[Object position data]
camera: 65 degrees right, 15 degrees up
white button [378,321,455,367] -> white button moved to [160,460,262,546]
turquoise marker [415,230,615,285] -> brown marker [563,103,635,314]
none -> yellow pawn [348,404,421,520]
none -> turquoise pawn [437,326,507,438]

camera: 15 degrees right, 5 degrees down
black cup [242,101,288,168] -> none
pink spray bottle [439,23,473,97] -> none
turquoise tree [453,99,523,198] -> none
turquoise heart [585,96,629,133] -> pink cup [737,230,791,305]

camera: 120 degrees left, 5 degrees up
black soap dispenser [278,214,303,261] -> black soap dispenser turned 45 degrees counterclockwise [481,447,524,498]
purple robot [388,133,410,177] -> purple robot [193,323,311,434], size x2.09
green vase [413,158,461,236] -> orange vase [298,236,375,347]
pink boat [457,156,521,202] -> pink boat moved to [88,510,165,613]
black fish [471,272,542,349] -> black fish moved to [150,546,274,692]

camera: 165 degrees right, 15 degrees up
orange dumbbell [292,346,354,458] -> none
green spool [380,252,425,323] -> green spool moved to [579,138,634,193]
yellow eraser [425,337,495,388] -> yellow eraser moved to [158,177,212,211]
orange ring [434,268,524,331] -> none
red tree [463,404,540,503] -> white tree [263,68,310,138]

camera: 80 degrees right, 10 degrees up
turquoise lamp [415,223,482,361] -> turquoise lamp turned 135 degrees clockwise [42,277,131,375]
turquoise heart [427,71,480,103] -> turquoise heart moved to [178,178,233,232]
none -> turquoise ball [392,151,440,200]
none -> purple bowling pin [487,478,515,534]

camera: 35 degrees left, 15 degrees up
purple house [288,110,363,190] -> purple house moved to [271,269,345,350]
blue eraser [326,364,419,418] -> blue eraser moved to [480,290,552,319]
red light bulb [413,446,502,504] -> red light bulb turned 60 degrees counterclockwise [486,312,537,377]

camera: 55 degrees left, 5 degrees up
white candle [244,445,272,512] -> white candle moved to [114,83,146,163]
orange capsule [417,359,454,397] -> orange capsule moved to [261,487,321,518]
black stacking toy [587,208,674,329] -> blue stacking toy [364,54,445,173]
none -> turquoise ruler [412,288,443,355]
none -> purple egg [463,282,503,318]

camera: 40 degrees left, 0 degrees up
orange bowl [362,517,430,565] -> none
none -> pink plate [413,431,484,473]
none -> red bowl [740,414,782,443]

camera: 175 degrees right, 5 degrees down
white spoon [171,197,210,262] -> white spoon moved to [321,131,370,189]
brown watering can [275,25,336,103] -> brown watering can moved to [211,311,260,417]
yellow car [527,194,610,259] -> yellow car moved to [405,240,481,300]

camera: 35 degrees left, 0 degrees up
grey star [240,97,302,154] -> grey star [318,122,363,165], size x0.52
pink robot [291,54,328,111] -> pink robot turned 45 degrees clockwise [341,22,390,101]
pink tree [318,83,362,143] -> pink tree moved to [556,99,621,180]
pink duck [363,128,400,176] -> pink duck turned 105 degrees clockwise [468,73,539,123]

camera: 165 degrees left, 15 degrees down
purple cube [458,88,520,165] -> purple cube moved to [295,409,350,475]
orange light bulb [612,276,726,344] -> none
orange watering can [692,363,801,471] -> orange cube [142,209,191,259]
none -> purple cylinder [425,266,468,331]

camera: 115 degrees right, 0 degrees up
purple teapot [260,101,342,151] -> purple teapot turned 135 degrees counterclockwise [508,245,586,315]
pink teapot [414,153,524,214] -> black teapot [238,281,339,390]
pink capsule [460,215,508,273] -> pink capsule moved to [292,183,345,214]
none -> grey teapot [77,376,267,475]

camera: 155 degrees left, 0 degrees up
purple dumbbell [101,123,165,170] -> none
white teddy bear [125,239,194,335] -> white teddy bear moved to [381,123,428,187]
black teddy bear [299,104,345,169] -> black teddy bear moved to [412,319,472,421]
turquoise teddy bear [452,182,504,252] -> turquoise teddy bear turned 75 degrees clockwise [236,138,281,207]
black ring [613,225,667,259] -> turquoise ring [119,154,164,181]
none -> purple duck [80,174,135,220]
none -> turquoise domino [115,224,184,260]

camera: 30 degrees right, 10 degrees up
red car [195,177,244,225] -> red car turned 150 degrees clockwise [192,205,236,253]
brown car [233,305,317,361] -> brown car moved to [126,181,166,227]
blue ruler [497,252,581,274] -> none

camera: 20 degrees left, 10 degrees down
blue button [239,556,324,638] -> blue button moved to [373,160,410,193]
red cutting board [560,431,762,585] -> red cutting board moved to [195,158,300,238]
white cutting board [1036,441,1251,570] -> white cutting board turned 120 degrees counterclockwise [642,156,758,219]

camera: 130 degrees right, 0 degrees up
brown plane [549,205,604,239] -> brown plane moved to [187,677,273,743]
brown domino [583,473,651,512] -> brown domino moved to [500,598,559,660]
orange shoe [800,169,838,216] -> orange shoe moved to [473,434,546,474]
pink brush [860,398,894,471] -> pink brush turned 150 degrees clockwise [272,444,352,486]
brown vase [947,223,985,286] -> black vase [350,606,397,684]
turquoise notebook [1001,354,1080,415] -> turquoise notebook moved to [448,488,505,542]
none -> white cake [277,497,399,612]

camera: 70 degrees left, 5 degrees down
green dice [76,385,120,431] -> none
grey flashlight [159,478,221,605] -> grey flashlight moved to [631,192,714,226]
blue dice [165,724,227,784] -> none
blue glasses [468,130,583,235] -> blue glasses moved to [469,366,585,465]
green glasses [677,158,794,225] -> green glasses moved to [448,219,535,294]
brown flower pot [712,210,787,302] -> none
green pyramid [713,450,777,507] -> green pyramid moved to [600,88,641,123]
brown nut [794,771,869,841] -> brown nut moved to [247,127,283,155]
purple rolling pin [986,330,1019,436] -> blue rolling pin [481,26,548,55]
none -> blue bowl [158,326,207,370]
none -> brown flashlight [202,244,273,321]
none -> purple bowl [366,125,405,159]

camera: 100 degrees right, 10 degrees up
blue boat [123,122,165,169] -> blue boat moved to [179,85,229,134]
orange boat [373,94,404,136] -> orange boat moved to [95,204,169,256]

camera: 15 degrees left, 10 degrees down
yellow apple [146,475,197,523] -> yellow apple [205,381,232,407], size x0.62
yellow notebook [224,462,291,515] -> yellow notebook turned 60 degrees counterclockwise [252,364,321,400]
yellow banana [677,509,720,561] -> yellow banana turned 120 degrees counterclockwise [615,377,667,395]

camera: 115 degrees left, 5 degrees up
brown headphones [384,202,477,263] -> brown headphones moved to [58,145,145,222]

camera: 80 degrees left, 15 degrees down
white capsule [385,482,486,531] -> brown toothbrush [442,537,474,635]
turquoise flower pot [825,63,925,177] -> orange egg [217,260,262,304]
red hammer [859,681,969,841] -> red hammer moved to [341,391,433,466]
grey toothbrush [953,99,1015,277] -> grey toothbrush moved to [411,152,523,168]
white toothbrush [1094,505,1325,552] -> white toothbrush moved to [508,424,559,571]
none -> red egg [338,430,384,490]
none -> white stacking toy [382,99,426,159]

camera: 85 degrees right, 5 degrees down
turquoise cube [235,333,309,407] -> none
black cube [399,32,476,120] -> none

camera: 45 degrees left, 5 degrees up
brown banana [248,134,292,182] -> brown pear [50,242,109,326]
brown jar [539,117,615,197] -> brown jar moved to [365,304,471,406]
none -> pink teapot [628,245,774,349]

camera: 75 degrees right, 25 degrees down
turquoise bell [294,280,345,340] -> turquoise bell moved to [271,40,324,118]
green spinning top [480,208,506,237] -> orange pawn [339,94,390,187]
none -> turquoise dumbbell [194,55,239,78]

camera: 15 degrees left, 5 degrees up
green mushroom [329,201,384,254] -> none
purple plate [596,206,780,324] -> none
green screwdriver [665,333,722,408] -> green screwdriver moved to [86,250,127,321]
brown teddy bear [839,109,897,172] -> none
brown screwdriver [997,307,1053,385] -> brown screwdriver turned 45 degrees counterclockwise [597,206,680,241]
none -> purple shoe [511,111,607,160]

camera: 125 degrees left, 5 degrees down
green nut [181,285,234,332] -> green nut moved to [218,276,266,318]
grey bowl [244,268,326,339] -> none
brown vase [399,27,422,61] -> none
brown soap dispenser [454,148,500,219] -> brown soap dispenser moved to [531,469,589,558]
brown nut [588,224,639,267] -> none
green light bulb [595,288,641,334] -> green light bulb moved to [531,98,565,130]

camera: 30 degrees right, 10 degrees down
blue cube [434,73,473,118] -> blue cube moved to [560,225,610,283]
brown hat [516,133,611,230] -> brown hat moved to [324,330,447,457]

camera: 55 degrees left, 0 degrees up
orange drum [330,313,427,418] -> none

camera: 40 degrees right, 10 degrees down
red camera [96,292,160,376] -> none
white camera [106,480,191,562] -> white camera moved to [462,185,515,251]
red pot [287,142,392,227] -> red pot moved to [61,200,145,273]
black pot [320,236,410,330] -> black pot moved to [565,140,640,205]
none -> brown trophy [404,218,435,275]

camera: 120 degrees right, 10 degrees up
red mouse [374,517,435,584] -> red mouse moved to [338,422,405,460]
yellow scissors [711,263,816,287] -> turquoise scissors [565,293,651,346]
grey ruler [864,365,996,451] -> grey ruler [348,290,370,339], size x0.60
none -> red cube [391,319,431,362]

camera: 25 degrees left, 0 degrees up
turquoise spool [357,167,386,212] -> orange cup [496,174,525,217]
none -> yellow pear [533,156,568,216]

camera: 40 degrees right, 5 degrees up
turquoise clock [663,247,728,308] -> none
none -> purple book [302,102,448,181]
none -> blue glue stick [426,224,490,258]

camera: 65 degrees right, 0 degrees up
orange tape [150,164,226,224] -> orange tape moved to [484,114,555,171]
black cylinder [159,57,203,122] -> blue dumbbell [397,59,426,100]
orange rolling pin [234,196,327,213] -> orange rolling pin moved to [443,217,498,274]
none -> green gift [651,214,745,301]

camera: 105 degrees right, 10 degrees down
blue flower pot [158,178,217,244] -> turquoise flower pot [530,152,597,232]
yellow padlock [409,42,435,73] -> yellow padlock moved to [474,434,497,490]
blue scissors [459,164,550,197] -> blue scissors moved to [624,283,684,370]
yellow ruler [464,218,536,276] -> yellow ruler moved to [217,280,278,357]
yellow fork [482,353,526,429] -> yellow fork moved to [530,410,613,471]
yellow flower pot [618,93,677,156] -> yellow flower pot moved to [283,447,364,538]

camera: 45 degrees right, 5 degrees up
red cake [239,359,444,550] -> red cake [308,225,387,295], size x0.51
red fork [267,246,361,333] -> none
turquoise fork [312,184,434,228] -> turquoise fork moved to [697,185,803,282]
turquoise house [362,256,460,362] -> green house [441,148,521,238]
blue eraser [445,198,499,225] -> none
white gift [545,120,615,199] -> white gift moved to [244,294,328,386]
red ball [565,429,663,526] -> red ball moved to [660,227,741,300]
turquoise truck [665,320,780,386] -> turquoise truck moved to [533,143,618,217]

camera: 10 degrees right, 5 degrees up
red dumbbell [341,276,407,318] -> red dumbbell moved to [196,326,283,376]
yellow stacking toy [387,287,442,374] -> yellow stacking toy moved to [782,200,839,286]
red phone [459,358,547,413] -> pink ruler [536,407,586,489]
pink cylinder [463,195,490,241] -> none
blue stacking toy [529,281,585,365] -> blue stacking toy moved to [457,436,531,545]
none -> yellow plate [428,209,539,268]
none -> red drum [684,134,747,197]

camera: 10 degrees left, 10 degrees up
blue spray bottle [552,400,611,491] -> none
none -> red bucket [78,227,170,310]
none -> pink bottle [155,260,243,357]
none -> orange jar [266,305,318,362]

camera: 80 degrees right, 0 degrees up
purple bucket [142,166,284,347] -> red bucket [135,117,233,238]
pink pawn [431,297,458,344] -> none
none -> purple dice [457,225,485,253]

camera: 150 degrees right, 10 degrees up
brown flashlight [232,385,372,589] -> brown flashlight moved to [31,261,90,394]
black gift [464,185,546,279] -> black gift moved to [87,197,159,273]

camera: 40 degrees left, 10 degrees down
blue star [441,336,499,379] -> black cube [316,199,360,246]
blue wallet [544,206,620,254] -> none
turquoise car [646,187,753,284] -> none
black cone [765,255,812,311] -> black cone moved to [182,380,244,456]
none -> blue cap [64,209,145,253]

PROBLEM DESCRIPTION:
Quote the records above from their first line through the line containing "pink spray bottle [439,23,473,97] -> none", both ends included.

SOLUTION FOR THIS PROBLEM:
camera: 65 degrees right, 15 degrees up
white button [378,321,455,367] -> white button moved to [160,460,262,546]
turquoise marker [415,230,615,285] -> brown marker [563,103,635,314]
none -> yellow pawn [348,404,421,520]
none -> turquoise pawn [437,326,507,438]

camera: 15 degrees right, 5 degrees down
black cup [242,101,288,168] -> none
pink spray bottle [439,23,473,97] -> none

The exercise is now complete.